**Task prompt:** Keep every word the same. Repeat the records without their images.

--- Records to use ---

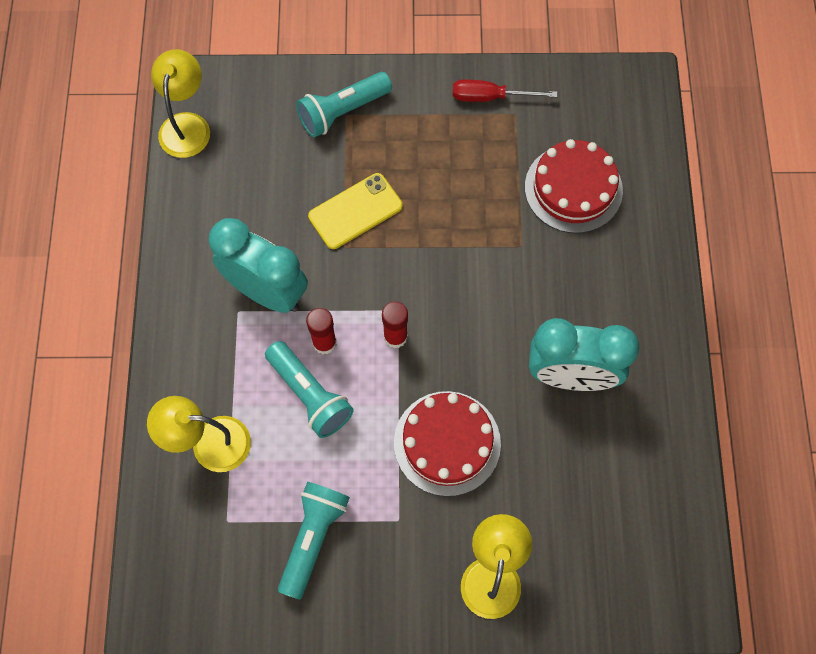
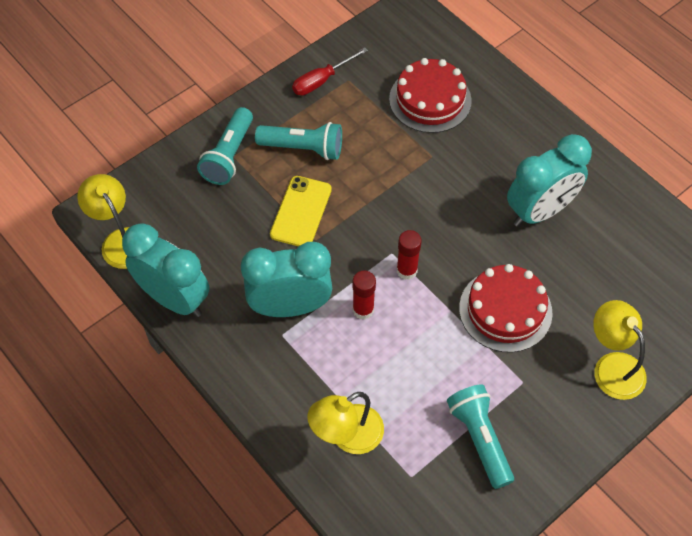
camera: 40 degrees left, 10 degrees down
turquoise flashlight [265,341,354,438] -> turquoise flashlight moved to [255,122,342,160]
none -> turquoise clock [122,223,210,317]

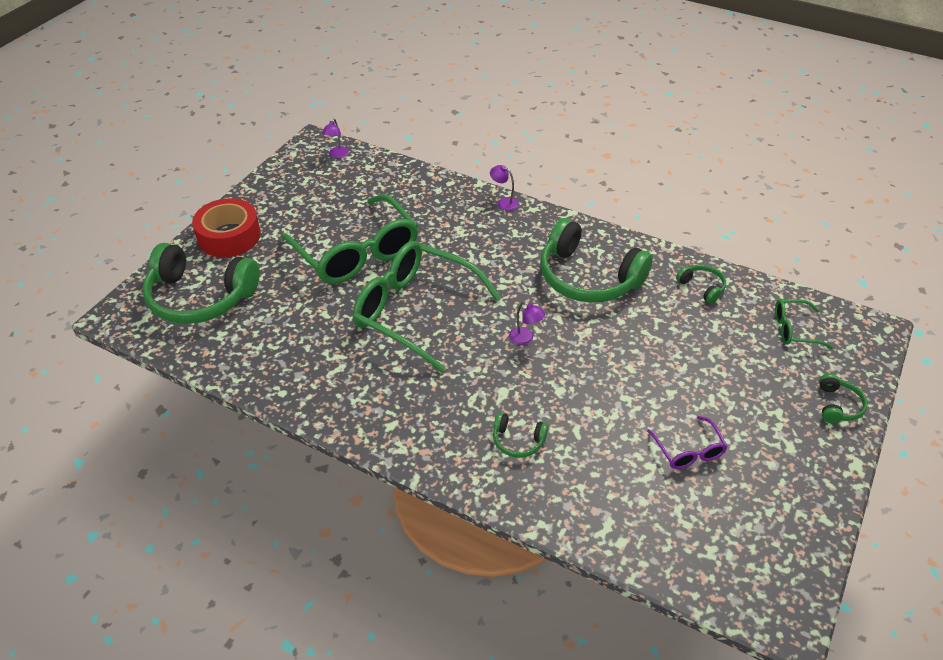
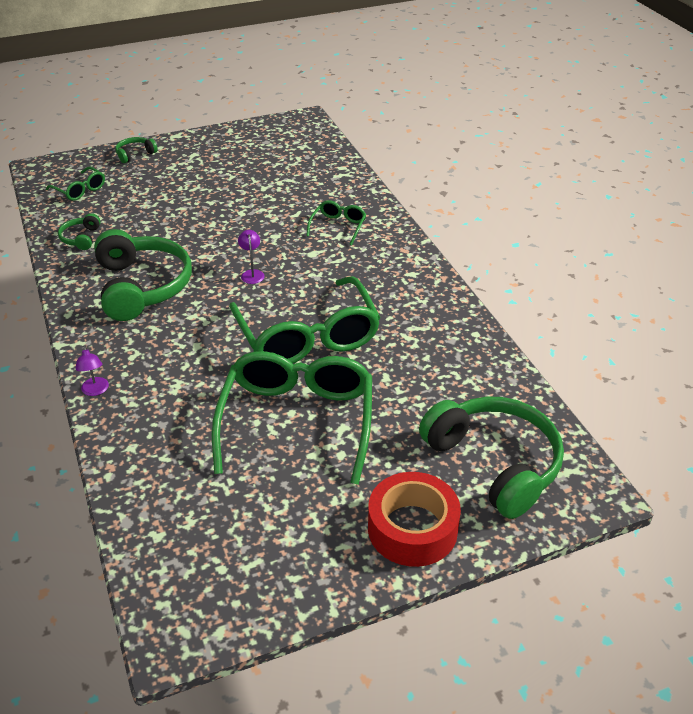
camera: 140 degrees left, 5 degrees down
purple lamp [322,119,349,158] -> none
green headphones [493,412,548,458] -> green glasses [306,200,366,246]
purple glasses [647,416,728,469] -> none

---

**Answer to the problem:**
camera: 40 degrees left, 10 degrees down
turquoise flashlight [265,341,354,438] -> turquoise flashlight moved to [255,122,342,160]
none -> turquoise clock [122,223,210,317]

camera: 140 degrees left, 5 degrees down
purple lamp [322,119,349,158] -> none
green headphones [493,412,548,458] -> green glasses [306,200,366,246]
purple glasses [647,416,728,469] -> none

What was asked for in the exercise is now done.